* _Aim of the task_
Print, from the listing below, the lines starting at the line containing "R4: 390k (GND, W12) -> 390k (IN0, W12)" and ending at the line containing "U4: OR CD4071", exactly as they stand, and print nothing else.

* _Record set_
----------

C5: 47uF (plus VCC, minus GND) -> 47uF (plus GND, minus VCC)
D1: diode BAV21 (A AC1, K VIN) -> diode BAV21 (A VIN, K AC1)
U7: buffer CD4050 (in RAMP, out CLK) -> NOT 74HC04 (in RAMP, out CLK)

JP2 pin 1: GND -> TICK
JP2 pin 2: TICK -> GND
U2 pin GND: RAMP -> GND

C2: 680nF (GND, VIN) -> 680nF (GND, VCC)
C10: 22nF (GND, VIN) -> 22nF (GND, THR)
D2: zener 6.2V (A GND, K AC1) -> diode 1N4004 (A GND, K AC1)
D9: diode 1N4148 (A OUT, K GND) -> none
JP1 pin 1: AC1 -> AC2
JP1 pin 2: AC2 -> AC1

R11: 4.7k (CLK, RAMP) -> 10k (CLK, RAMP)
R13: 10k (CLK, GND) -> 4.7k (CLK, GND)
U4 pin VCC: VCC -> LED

----------

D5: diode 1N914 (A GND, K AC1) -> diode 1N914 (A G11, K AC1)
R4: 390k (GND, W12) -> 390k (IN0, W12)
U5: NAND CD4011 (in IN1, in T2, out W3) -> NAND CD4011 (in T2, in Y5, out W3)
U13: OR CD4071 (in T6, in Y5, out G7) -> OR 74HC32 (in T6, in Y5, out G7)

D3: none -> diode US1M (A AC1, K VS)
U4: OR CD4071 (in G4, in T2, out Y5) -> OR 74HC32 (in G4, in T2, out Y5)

----------

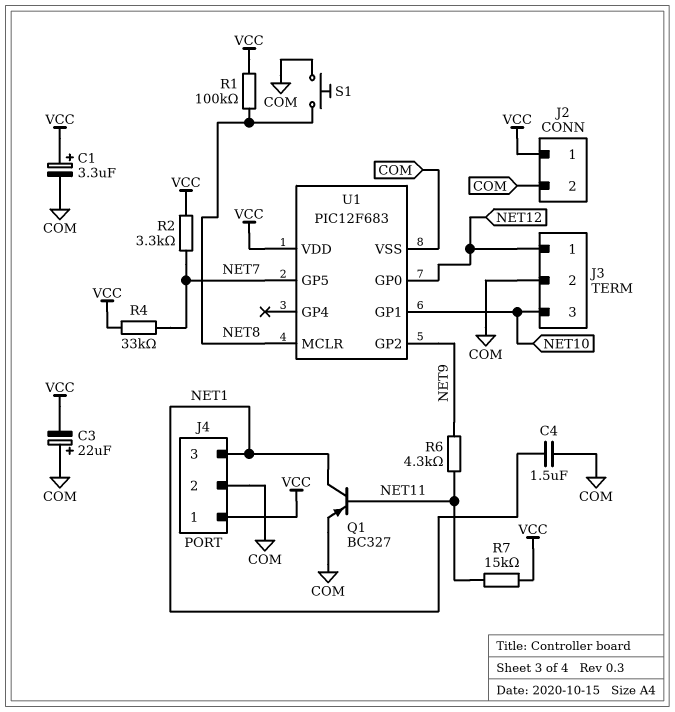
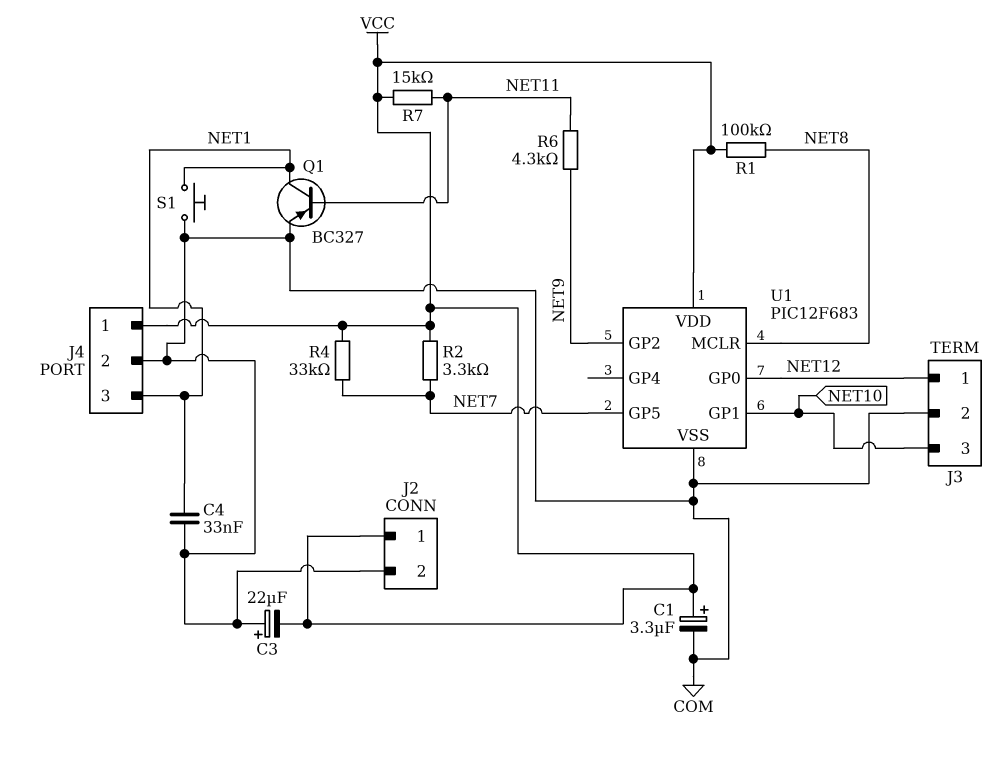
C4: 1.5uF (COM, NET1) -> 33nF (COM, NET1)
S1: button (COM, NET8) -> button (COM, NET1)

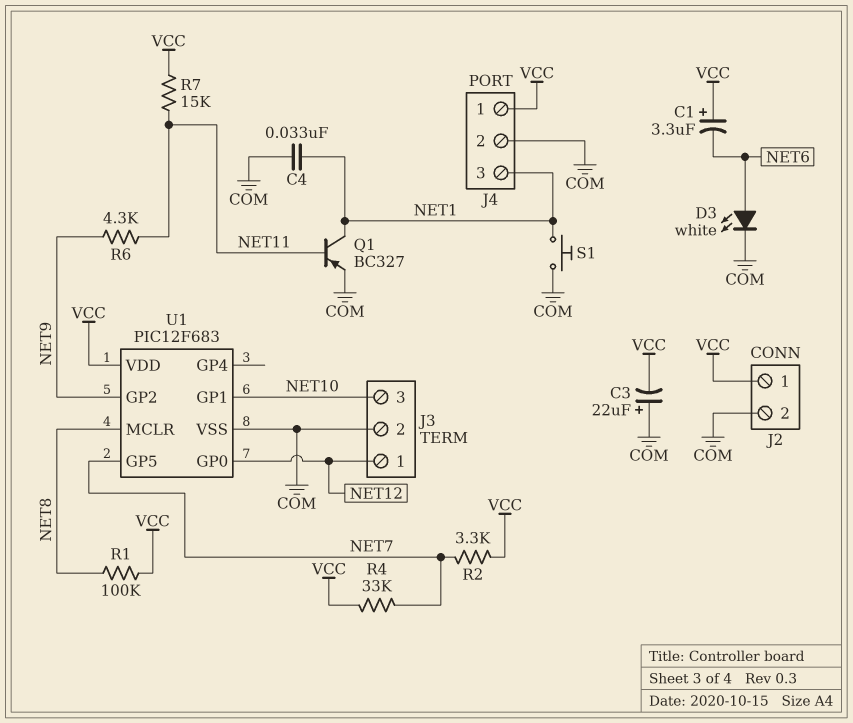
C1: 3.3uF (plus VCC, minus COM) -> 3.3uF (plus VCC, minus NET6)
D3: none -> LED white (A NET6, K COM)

----------

* _Response to this task_
R4: 390k (GND, W12) -> 390k (IN0, W12)
U5: NAND CD4011 (in IN1, in T2, out W3) -> NAND CD4011 (in T2, in Y5, out W3)
U13: OR CD4071 (in T6, in Y5, out G7) -> OR 74HC32 (in T6, in Y5, out G7)

D3: none -> diode US1M (A AC1, K VS)
U4: OR CD4071 (in G4, in T2, out Y5) -> OR 74HC32 (in G4, in T2, out Y5)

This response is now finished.